▶ [WORK ITEM] Transcribe exactly, please, the line bearing "(583, 222) = (376, 120): blue" and all later lines through the end of the records, with the pictures left out.

▶ [INFORMATION PROVIDED]
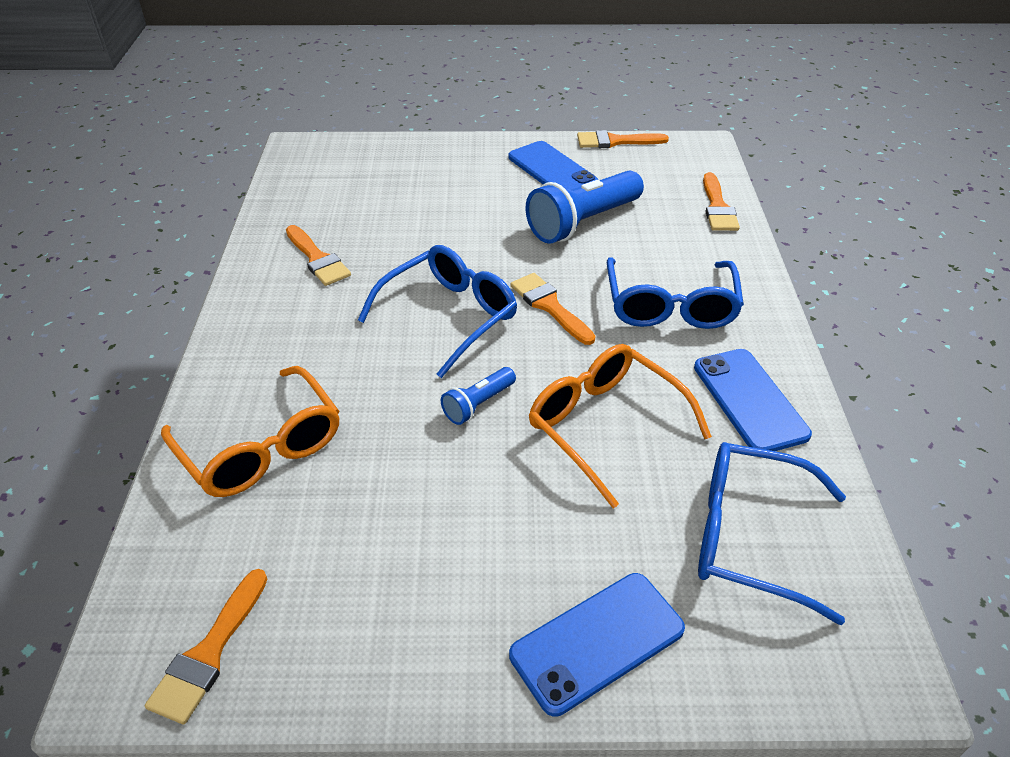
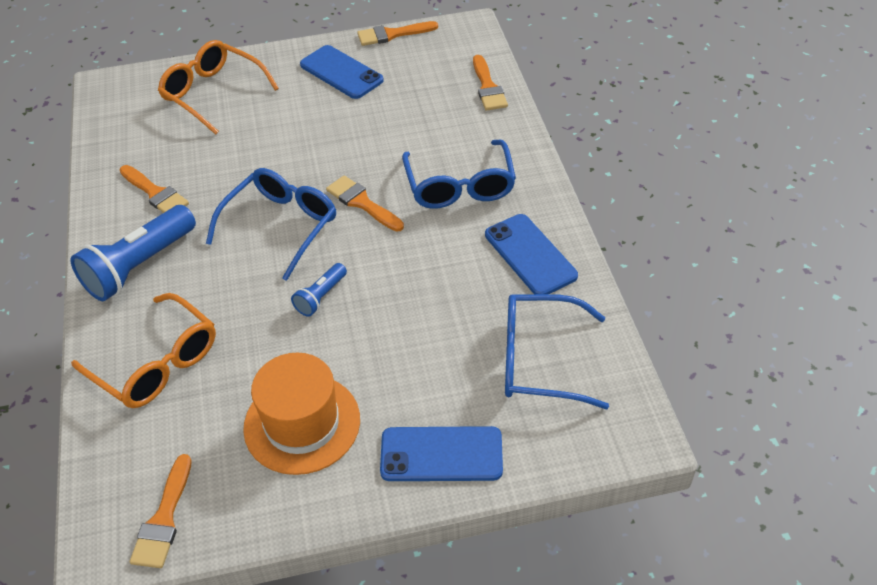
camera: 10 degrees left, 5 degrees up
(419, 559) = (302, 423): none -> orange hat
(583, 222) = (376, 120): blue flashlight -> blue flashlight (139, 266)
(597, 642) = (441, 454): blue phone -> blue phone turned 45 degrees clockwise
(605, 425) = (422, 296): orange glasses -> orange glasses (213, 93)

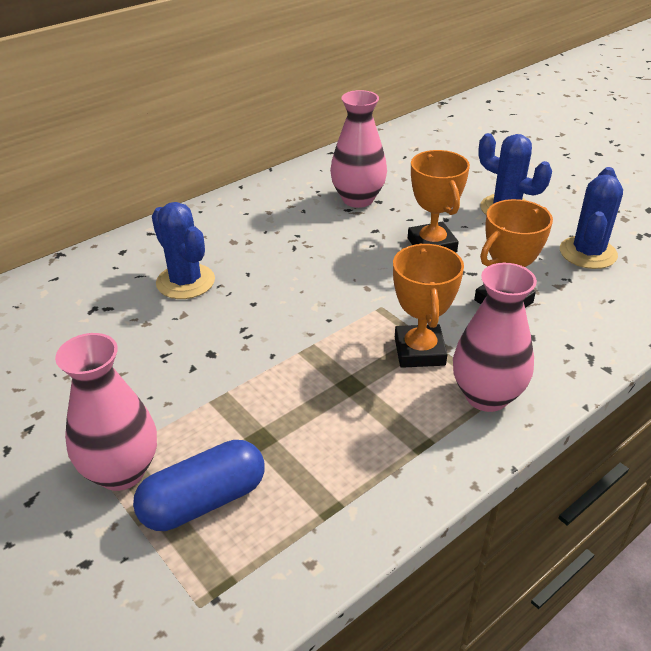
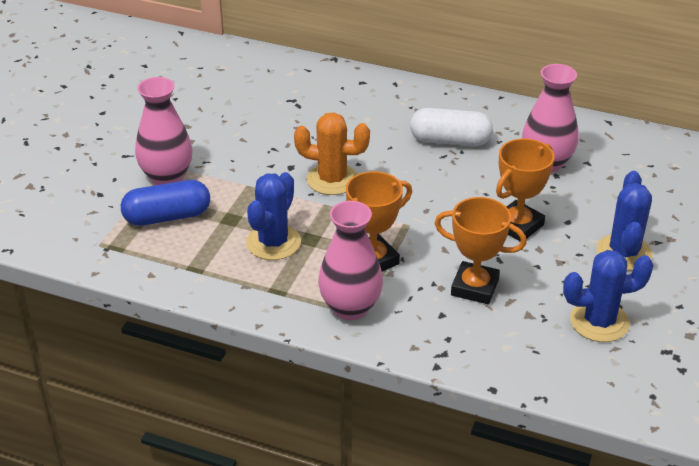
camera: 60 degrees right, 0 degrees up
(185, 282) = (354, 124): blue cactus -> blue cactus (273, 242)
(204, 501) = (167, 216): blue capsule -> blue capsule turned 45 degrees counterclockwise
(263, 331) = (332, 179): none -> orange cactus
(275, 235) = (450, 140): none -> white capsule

▶ [ANSWER TO THE PROBLEM]
(583, 222) = (376, 120): blue flashlight -> blue flashlight (139, 266)
(597, 642) = (441, 454): blue phone -> blue phone turned 45 degrees clockwise
(605, 425) = (422, 296): orange glasses -> orange glasses (213, 93)

camera: 60 degrees right, 0 degrees up
(185, 282) = (354, 124): blue cactus -> blue cactus (273, 242)
(204, 501) = (167, 216): blue capsule -> blue capsule turned 45 degrees counterclockwise
(263, 331) = (332, 179): none -> orange cactus
(275, 235) = (450, 140): none -> white capsule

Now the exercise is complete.